> What needs to be done
What is wanted is an exact copy of all the entries.
[Data to examine — start]
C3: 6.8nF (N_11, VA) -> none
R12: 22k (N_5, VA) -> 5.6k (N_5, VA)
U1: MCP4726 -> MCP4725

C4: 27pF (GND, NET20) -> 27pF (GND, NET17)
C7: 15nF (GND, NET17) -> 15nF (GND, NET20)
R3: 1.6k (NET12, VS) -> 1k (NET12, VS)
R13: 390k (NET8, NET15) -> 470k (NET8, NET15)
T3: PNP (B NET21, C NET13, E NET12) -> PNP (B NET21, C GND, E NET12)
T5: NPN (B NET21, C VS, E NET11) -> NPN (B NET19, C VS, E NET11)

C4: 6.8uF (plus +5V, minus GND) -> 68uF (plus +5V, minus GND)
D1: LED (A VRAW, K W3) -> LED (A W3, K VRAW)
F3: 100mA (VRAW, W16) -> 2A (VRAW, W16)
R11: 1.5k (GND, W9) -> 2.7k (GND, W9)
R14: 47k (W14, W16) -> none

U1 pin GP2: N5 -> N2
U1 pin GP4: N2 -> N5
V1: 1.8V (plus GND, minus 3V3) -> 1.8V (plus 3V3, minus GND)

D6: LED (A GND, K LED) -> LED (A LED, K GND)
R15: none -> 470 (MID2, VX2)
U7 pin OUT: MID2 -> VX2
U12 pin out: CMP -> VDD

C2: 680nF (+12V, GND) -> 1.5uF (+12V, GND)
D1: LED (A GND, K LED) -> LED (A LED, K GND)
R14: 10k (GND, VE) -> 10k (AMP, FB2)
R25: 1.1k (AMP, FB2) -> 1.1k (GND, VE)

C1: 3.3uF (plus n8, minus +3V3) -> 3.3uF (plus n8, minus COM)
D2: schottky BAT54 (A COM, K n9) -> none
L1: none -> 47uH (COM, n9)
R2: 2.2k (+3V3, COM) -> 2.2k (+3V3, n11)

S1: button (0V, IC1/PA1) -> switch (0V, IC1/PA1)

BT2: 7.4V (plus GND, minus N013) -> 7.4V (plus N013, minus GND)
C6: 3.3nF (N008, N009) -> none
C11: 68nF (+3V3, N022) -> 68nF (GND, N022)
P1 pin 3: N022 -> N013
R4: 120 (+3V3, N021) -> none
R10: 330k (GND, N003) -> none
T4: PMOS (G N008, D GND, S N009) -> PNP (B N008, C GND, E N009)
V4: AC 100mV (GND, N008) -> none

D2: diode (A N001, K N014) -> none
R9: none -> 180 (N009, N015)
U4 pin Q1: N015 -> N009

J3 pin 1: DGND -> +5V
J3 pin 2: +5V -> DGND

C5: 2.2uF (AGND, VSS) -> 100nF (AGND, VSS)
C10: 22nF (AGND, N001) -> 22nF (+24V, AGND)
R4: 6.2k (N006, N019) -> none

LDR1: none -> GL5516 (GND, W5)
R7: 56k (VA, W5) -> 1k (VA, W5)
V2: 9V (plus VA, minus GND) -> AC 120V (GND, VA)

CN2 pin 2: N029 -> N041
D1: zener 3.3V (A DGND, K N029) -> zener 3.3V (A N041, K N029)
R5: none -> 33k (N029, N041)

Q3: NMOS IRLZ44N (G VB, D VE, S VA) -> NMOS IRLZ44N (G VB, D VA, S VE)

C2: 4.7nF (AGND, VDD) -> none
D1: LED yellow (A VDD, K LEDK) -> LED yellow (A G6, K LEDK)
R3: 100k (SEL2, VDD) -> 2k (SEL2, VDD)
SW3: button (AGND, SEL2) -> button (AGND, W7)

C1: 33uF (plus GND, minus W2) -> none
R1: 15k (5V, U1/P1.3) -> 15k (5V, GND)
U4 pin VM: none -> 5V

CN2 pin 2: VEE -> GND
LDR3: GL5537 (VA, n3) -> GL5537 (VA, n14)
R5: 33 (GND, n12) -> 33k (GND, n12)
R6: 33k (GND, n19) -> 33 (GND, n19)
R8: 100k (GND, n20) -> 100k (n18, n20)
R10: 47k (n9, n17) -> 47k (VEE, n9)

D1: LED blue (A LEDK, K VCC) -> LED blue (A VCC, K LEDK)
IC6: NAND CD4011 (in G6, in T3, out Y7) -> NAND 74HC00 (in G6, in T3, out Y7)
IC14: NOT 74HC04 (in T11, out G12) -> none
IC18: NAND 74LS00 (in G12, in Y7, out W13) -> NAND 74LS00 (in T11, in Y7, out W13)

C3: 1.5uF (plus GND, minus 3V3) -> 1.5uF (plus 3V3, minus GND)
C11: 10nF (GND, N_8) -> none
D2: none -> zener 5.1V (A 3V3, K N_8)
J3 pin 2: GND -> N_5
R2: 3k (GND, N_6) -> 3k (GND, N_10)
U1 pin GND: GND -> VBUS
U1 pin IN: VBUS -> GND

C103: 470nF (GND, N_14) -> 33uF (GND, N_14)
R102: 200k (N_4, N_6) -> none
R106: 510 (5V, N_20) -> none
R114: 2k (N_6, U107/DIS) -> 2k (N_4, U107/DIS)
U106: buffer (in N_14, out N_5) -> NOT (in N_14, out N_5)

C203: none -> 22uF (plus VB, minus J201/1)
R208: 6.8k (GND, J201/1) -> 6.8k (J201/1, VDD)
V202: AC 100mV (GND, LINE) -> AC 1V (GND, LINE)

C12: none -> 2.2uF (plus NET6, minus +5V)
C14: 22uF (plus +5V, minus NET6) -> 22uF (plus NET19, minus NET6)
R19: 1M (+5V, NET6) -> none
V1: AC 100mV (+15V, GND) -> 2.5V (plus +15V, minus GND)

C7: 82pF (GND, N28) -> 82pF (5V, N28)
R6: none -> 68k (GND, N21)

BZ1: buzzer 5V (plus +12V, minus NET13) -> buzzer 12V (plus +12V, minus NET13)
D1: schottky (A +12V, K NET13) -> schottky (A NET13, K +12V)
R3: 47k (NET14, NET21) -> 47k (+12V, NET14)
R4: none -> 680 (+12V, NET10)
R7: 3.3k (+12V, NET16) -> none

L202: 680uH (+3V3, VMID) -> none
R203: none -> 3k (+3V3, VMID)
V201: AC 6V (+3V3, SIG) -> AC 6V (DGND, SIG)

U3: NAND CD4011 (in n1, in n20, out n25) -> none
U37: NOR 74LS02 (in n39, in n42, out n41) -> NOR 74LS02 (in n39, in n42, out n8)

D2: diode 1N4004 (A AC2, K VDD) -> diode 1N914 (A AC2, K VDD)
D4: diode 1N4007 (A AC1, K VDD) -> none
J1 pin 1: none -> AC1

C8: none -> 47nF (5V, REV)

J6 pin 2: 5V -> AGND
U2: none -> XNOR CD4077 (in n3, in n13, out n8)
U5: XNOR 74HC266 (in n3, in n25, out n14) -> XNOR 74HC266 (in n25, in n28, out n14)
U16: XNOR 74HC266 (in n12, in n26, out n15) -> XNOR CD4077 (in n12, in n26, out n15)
[Data to examine — finish]
> Answer for this exercise
C3: 6.8nF (N_11, VA) -> none
R12: 22k (N_5, VA) -> 5.6k (N_5, VA)
U1: MCP4726 -> MCP4725

C4: 27pF (GND, NET20) -> 27pF (GND, NET17)
C7: 15nF (GND, NET17) -> 15nF (GND, NET20)
R3: 1.6k (NET12, VS) -> 1k (NET12, VS)
R13: 390k (NET8, NET15) -> 470k (NET8, NET15)
T3: PNP (B NET21, C NET13, E NET12) -> PNP (B NET21, C GND, E NET12)
T5: NPN (B NET21, C VS, E NET11) -> NPN (B NET19, C VS, E NET11)

C4: 6.8uF (plus +5V, minus GND) -> 68uF (plus +5V, minus GND)
D1: LED (A VRAW, K W3) -> LED (A W3, K VRAW)
F3: 100mA (VRAW, W16) -> 2A (VRAW, W16)
R11: 1.5k (GND, W9) -> 2.7k (GND, W9)
R14: 47k (W14, W16) -> none

U1 pin GP2: N5 -> N2
U1 pin GP4: N2 -> N5
V1: 1.8V (plus GND, minus 3V3) -> 1.8V (plus 3V3, minus GND)

D6: LED (A GND, K LED) -> LED (A LED, K GND)
R15: none -> 470 (MID2, VX2)
U7 pin OUT: MID2 -> VX2
U12 pin out: CMP -> VDD

C2: 680nF (+12V, GND) -> 1.5uF (+12V, GND)
D1: LED (A GND, K LED) -> LED (A LED, K GND)
R14: 10k (GND, VE) -> 10k (AMP, FB2)
R25: 1.1k (AMP, FB2) -> 1.1k (GND, VE)

C1: 3.3uF (plus n8, minus +3V3) -> 3.3uF (plus n8, minus COM)
D2: schottky BAT54 (A COM, K n9) -> none
L1: none -> 47uH (COM, n9)
R2: 2.2k (+3V3, COM) -> 2.2k (+3V3, n11)

S1: button (0V, IC1/PA1) -> switch (0V, IC1/PA1)

BT2: 7.4V (plus GND, minus N013) -> 7.4V (plus N013, minus GND)
C6: 3.3nF (N008, N009) -> none
C11: 68nF (+3V3, N022) -> 68nF (GND, N022)
P1 pin 3: N022 -> N013
R4: 120 (+3V3, N021) -> none
R10: 330k (GND, N003) -> none
T4: PMOS (G N008, D GND, S N009) -> PNP (B N008, C GND, E N009)
V4: AC 100mV (GND, N008) -> none

D2: diode (A N001, K N014) -> none
R9: none -> 180 (N009, N015)
U4 pin Q1: N015 -> N009

J3 pin 1: DGND -> +5V
J3 pin 2: +5V -> DGND

C5: 2.2uF (AGND, VSS) -> 100nF (AGND, VSS)
C10: 22nF (AGND, N001) -> 22nF (+24V, AGND)
R4: 6.2k (N006, N019) -> none

LDR1: none -> GL5516 (GND, W5)
R7: 56k (VA, W5) -> 1k (VA, W5)
V2: 9V (plus VA, minus GND) -> AC 120V (GND, VA)

CN2 pin 2: N029 -> N041
D1: zener 3.3V (A DGND, K N029) -> zener 3.3V (A N041, K N029)
R5: none -> 33k (N029, N041)

Q3: NMOS IRLZ44N (G VB, D VE, S VA) -> NMOS IRLZ44N (G VB, D VA, S VE)

C2: 4.7nF (AGND, VDD) -> none
D1: LED yellow (A VDD, K LEDK) -> LED yellow (A G6, K LEDK)
R3: 100k (SEL2, VDD) -> 2k (SEL2, VDD)
SW3: button (AGND, SEL2) -> button (AGND, W7)

C1: 33uF (plus GND, minus W2) -> none
R1: 15k (5V, U1/P1.3) -> 15k (5V, GND)
U4 pin VM: none -> 5V

CN2 pin 2: VEE -> GND
LDR3: GL5537 (VA, n3) -> GL5537 (VA, n14)
R5: 33 (GND, n12) -> 33k (GND, n12)
R6: 33k (GND, n19) -> 33 (GND, n19)
R8: 100k (GND, n20) -> 100k (n18, n20)
R10: 47k (n9, n17) -> 47k (VEE, n9)

D1: LED blue (A LEDK, K VCC) -> LED blue (A VCC, K LEDK)
IC6: NAND CD4011 (in G6, in T3, out Y7) -> NAND 74HC00 (in G6, in T3, out Y7)
IC14: NOT 74HC04 (in T11, out G12) -> none
IC18: NAND 74LS00 (in G12, in Y7, out W13) -> NAND 74LS00 (in T11, in Y7, out W13)

C3: 1.5uF (plus GND, minus 3V3) -> 1.5uF (plus 3V3, minus GND)
C11: 10nF (GND, N_8) -> none
D2: none -> zener 5.1V (A 3V3, K N_8)
J3 pin 2: GND -> N_5
R2: 3k (GND, N_6) -> 3k (GND, N_10)
U1 pin GND: GND -> VBUS
U1 pin IN: VBUS -> GND

C103: 470nF (GND, N_14) -> 33uF (GND, N_14)
R102: 200k (N_4, N_6) -> none
R106: 510 (5V, N_20) -> none
R114: 2k (N_6, U107/DIS) -> 2k (N_4, U107/DIS)
U106: buffer (in N_14, out N_5) -> NOT (in N_14, out N_5)

C203: none -> 22uF (plus VB, minus J201/1)
R208: 6.8k (GND, J201/1) -> 6.8k (J201/1, VDD)
V202: AC 100mV (GND, LINE) -> AC 1V (GND, LINE)

C12: none -> 2.2uF (plus NET6, minus +5V)
C14: 22uF (plus +5V, minus NET6) -> 22uF (plus NET19, minus NET6)
R19: 1M (+5V, NET6) -> none
V1: AC 100mV (+15V, GND) -> 2.5V (plus +15V, minus GND)

C7: 82pF (GND, N28) -> 82pF (5V, N28)
R6: none -> 68k (GND, N21)

BZ1: buzzer 5V (plus +12V, minus NET13) -> buzzer 12V (plus +12V, minus NET13)
D1: schottky (A +12V, K NET13) -> schottky (A NET13, K +12V)
R3: 47k (NET14, NET21) -> 47k (+12V, NET14)
R4: none -> 680 (+12V, NET10)
R7: 3.3k (+12V, NET16) -> none

L202: 680uH (+3V3, VMID) -> none
R203: none -> 3k (+3V3, VMID)
V201: AC 6V (+3V3, SIG) -> AC 6V (DGND, SIG)

U3: NAND CD4011 (in n1, in n20, out n25) -> none
U37: NOR 74LS02 (in n39, in n42, out n41) -> NOR 74LS02 (in n39, in n42, out n8)

D2: diode 1N4004 (A AC2, K VDD) -> diode 1N914 (A AC2, K VDD)
D4: diode 1N4007 (A AC1, K VDD) -> none
J1 pin 1: none -> AC1

C8: none -> 47nF (5V, REV)

J6 pin 2: 5V -> AGND
U2: none -> XNOR CD4077 (in n3, in n13, out n8)
U5: XNOR 74HC266 (in n3, in n25, out n14) -> XNOR 74HC266 (in n25, in n28, out n14)
U16: XNOR 74HC266 (in n12, in n26, out n15) -> XNOR CD4077 (in n12, in n26, out n15)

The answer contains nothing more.